## The problem
Go through the records and set each one down exactly, skipping any picture.

[Colored shape tracking data]

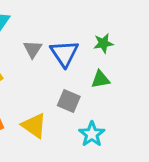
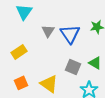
green triangle: (100, 79) -> (95, 63), moved, turned 40

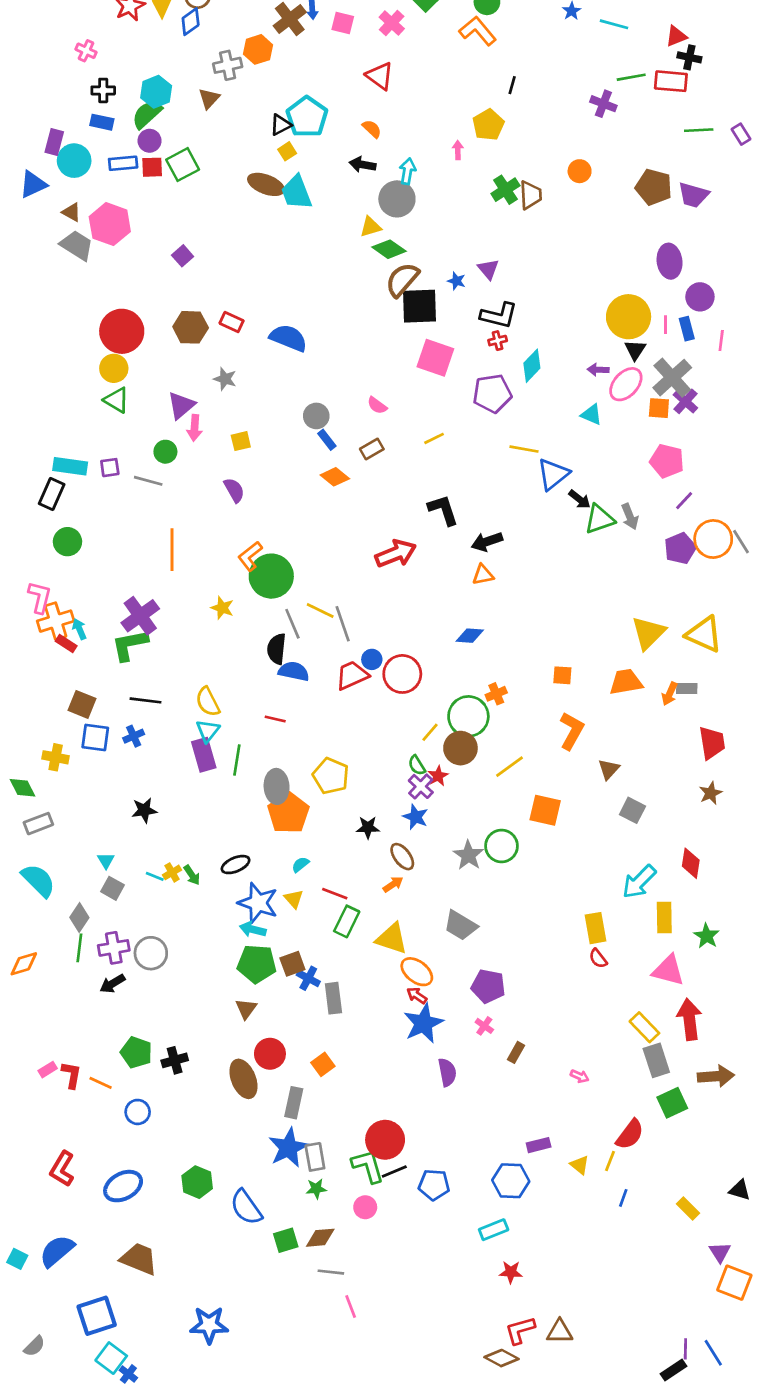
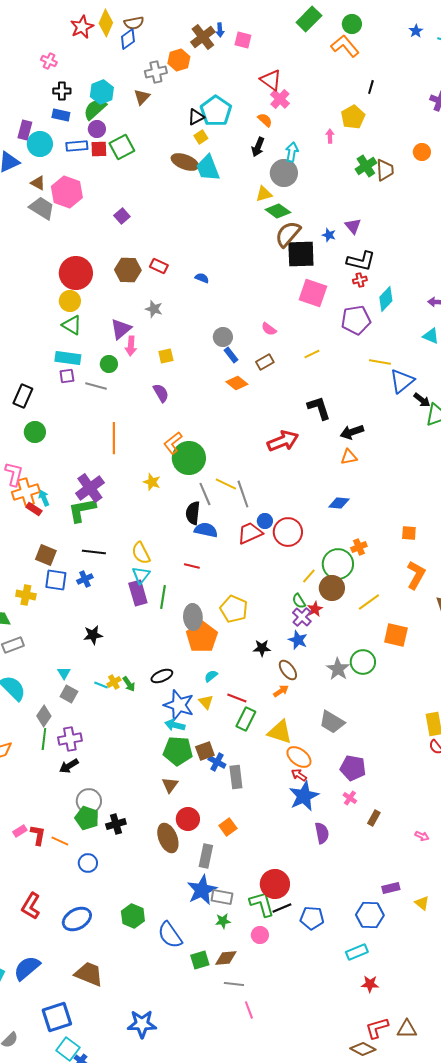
pink cross: (392, 23) -> (280, 99), moved
black arrow: (363, 165) -> (258, 147), turned -78
blue semicircle: (288, 338) -> (202, 278), size x0.5
cyan rectangle: (70, 466) -> (68, 358), moved
gray circle: (151, 953) -> (89, 801), moved
gray rectangle: (315, 1157) -> (222, 897), turned -70

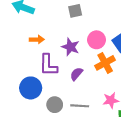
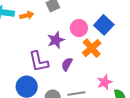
orange arrow: (37, 40) -> (27, 15), moved
purple star: (70, 47) -> (56, 40), turned -30

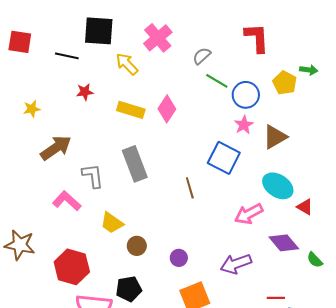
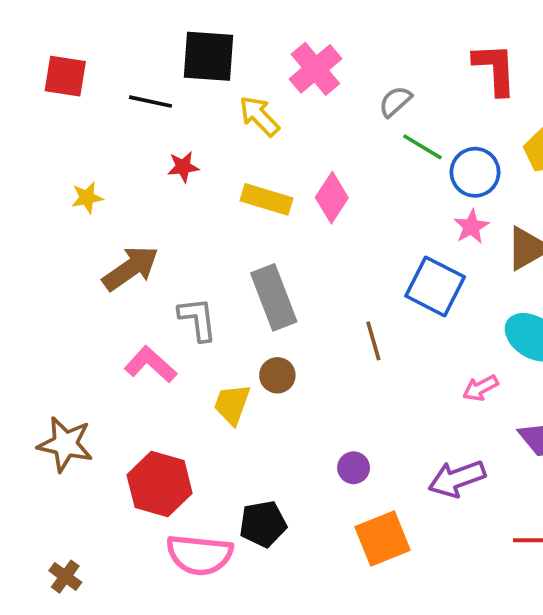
pink arrow: (249, 214) -> (480, 388), size x0.7
yellow trapezoid: (112, 223) -> (232, 404), turned 75
brown circle: (137, 246) -> (277, 375), moved

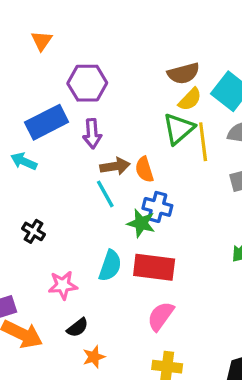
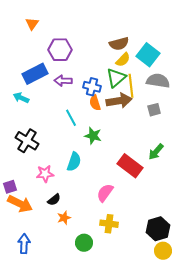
purple arrow: (92, 134) -> (63, 81), turned 96
brown arrow: (115, 166) -> (119, 101), moved, size x1.4
blue cross: (157, 207) -> (92, 87), moved
black cross: (34, 231) -> (27, 141), size x1.6
red rectangle: (154, 267) -> (130, 166), moved, turned 30

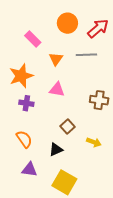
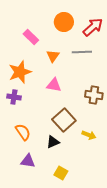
purple cross: (26, 103) -> (14, 97), moved
brown square: (67, 126) -> (64, 120), size x1.6
yellow square: (64, 182) -> (61, 173), size x0.6

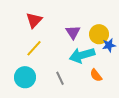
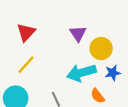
purple triangle: (73, 32) -> (78, 33), moved
blue star: (109, 45) -> (113, 73), moved

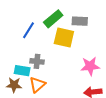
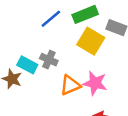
pink star: (90, 66) -> (95, 83), moved
orange triangle: (37, 85) -> (70, 85), moved

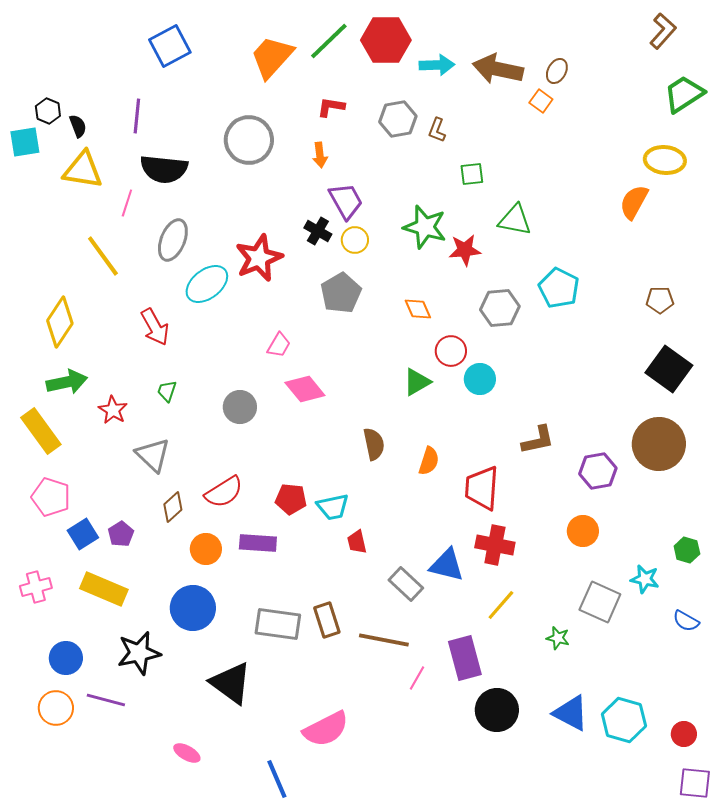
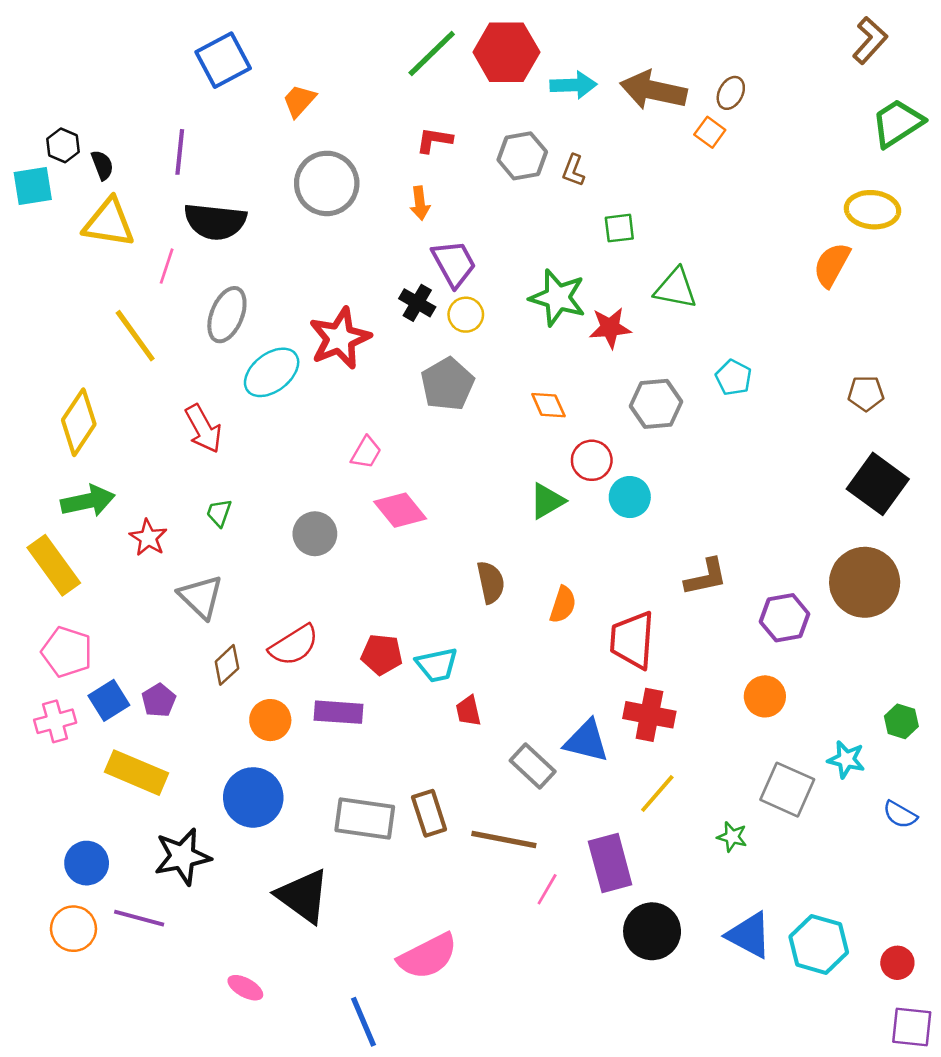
orange trapezoid: (272, 57) -> (299, 101), moved, size x0.6
cyan pentagon: (559, 288) -> (733, 378), size x0.7
pink cross: (36, 587) -> (55, 721), moved

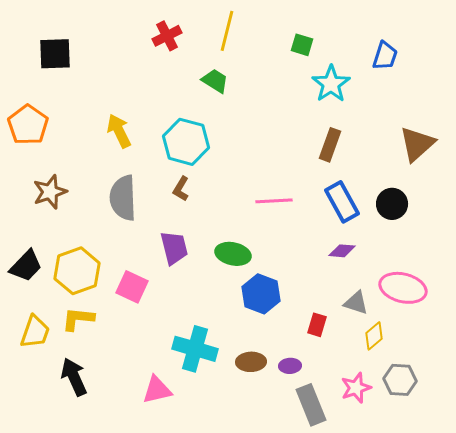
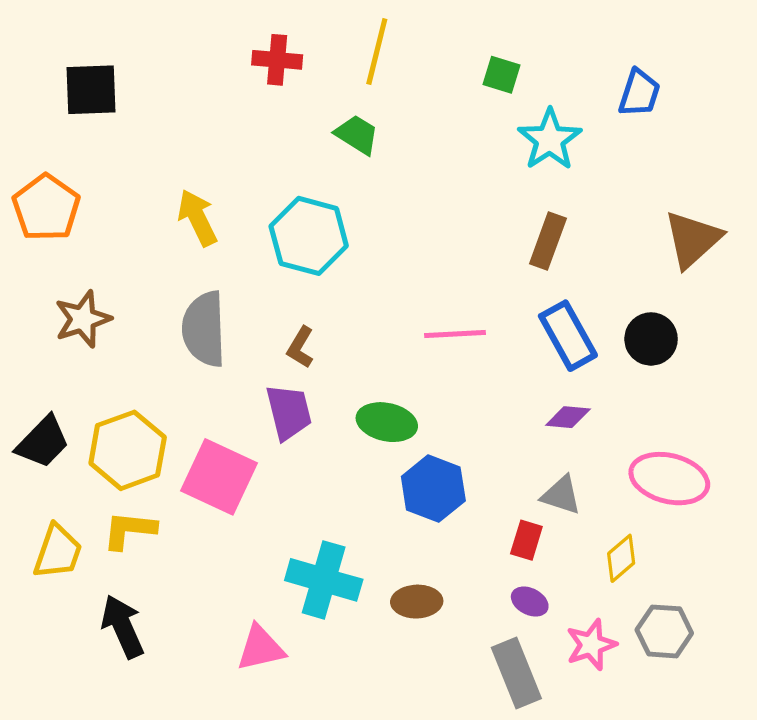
red cross: (167, 36) -> (277, 60), turned 32
brown L-shape: (181, 189) -> (300, 347), moved
pink square: (132, 287) -> (219, 477), size x1.4
gray triangle: (356, 303) -> (561, 495), moved
purple ellipse: (290, 366) -> (530, 602), moved, turned 30

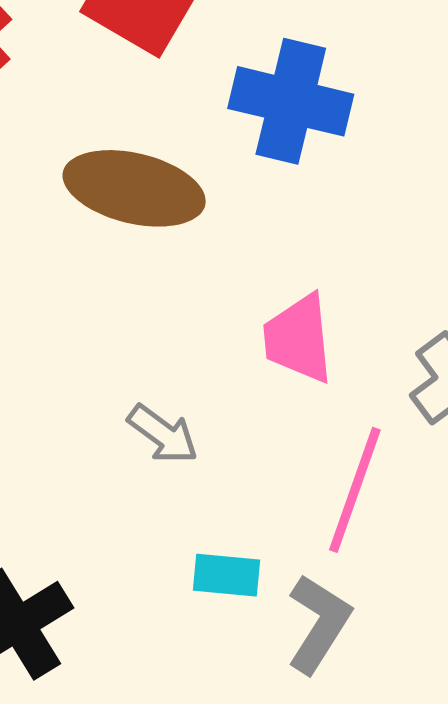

## Problem solution
green triangle: (100, 79) -> (95, 63), moved, turned 40

pink cross: (392, 23) -> (280, 99), moved
black arrow: (363, 165) -> (258, 147), turned -78
blue semicircle: (288, 338) -> (202, 278), size x0.5
cyan rectangle: (70, 466) -> (68, 358), moved
gray circle: (151, 953) -> (89, 801), moved
gray rectangle: (315, 1157) -> (222, 897), turned -70

orange arrow: (37, 40) -> (27, 15), moved
purple star: (70, 47) -> (56, 40), turned -30

pink arrow: (249, 214) -> (480, 388), size x0.7
yellow trapezoid: (112, 223) -> (232, 404), turned 75
brown circle: (137, 246) -> (277, 375), moved

purple arrow: (92, 134) -> (63, 81), turned 96
brown arrow: (115, 166) -> (119, 101), moved, size x1.4
blue cross: (157, 207) -> (92, 87), moved
black cross: (34, 231) -> (27, 141), size x1.6
red rectangle: (154, 267) -> (130, 166), moved, turned 30

purple cross: (26, 103) -> (14, 97), moved
brown square: (67, 126) -> (64, 120), size x1.6
yellow square: (64, 182) -> (61, 173), size x0.6

purple triangle: (73, 32) -> (78, 33), moved
blue star: (109, 45) -> (113, 73), moved

pink star: (90, 66) -> (95, 83), moved
orange triangle: (37, 85) -> (70, 85), moved

orange trapezoid: (272, 57) -> (299, 101), moved, size x0.6
cyan pentagon: (559, 288) -> (733, 378), size x0.7
pink cross: (36, 587) -> (55, 721), moved

red cross: (167, 36) -> (277, 60), turned 32
brown L-shape: (181, 189) -> (300, 347), moved
pink square: (132, 287) -> (219, 477), size x1.4
gray triangle: (356, 303) -> (561, 495), moved
purple ellipse: (290, 366) -> (530, 602), moved, turned 30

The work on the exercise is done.